[Start of Attachment]

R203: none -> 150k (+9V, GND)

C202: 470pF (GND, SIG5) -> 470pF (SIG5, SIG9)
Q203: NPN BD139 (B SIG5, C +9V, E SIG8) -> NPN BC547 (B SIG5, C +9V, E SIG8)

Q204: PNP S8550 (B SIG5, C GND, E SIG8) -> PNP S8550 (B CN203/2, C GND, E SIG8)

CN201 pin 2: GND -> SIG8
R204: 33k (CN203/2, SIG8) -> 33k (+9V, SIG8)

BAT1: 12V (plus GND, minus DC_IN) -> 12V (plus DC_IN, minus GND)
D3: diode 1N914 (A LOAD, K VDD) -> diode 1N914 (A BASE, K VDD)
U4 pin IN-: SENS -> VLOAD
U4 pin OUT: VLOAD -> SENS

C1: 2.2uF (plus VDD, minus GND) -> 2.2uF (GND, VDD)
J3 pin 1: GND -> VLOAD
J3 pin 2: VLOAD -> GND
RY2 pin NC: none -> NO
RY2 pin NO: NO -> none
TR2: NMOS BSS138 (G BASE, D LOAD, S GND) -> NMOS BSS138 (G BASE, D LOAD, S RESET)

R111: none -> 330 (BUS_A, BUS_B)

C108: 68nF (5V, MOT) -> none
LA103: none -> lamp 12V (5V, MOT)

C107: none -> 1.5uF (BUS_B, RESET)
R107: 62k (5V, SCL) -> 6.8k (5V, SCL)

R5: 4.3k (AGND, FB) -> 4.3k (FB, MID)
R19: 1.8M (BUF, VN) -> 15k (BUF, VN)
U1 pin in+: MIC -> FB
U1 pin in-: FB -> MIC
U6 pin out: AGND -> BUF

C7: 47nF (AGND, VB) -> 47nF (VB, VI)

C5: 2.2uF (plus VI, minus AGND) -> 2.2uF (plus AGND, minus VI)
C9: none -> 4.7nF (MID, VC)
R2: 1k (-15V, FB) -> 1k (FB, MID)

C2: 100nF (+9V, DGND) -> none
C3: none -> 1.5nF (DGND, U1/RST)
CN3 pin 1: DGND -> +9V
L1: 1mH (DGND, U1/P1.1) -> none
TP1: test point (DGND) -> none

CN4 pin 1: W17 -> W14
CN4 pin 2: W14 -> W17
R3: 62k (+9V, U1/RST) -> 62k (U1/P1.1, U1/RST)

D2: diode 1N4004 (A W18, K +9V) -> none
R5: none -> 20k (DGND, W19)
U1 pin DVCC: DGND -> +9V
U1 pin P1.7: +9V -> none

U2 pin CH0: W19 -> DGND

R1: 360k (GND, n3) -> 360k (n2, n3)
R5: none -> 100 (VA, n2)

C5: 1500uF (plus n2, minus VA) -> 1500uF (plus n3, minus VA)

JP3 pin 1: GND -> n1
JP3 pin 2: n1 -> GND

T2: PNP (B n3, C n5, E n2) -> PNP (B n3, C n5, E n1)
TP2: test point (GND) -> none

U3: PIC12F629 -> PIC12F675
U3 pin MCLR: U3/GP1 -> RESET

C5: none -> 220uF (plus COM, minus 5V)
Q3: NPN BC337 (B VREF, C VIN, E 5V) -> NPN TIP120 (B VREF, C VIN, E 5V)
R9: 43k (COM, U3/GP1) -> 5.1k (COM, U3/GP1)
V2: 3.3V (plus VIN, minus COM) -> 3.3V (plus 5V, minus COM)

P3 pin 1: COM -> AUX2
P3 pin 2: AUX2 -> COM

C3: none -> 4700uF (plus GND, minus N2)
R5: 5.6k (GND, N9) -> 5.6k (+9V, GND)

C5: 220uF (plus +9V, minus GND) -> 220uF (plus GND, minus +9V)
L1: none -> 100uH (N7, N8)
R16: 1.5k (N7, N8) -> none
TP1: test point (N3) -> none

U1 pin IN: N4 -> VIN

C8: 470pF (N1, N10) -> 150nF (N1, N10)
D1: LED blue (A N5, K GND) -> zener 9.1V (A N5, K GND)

[End of Attachment]

### Work task
Give again, exactly and with nothing added, the lines running from the one that contains "U6 pin out: AGND -> BUF" to the last line of the material.

### Output for this task
U6 pin out: AGND -> BUF

C7: 47nF (AGND, VB) -> 47nF (VB, VI)

C5: 2.2uF (plus VI, minus AGND) -> 2.2uF (plus AGND, minus VI)
C9: none -> 4.7nF (MID, VC)
R2: 1k (-15V, FB) -> 1k (FB, MID)

C2: 100nF (+9V, DGND) -> none
C3: none -> 1.5nF (DGND, U1/RST)
CN3 pin 1: DGND -> +9V
L1: 1mH (DGND, U1/P1.1) -> none
TP1: test point (DGND) -> none

CN4 pin 1: W17 -> W14
CN4 pin 2: W14 -> W17
R3: 62k (+9V, U1/RST) -> 62k (U1/P1.1, U1/RST)

D2: diode 1N4004 (A W18, K +9V) -> none
R5: none -> 20k (DGND, W19)
U1 pin DVCC: DGND -> +9V
U1 pin P1.7: +9V -> none

U2 pin CH0: W19 -> DGND

R1: 360k (GND, n3) -> 360k (n2, n3)
R5: none -> 100 (VA, n2)

C5: 1500uF (plus n2, minus VA) -> 1500uF (plus n3, minus VA)

JP3 pin 1: GND -> n1
JP3 pin 2: n1 -> GND

T2: PNP (B n3, C n5, E n2) -> PNP (B n3, C n5, E n1)
TP2: test point (GND) -> none

U3: PIC12F629 -> PIC12F675
U3 pin MCLR: U3/GP1 -> RESET

C5: none -> 220uF (plus COM, minus 5V)
Q3: NPN BC337 (B VREF, C VIN, E 5V) -> NPN TIP120 (B VREF, C VIN, E 5V)
R9: 43k (COM, U3/GP1) -> 5.1k (COM, U3/GP1)
V2: 3.3V (plus VIN, minus COM) -> 3.3V (plus 5V, minus COM)

P3 pin 1: COM -> AUX2
P3 pin 2: AUX2 -> COM

C3: none -> 4700uF (plus GND, minus N2)
R5: 5.6k (GND, N9) -> 5.6k (+9V, GND)

C5: 220uF (plus +9V, minus GND) -> 220uF (plus GND, minus +9V)
L1: none -> 100uH (N7, N8)
R16: 1.5k (N7, N8) -> none
TP1: test point (N3) -> none

U1 pin IN: N4 -> VIN

C8: 470pF (N1, N10) -> 150nF (N1, N10)
D1: LED blue (A N5, K GND) -> zener 9.1V (A N5, K GND)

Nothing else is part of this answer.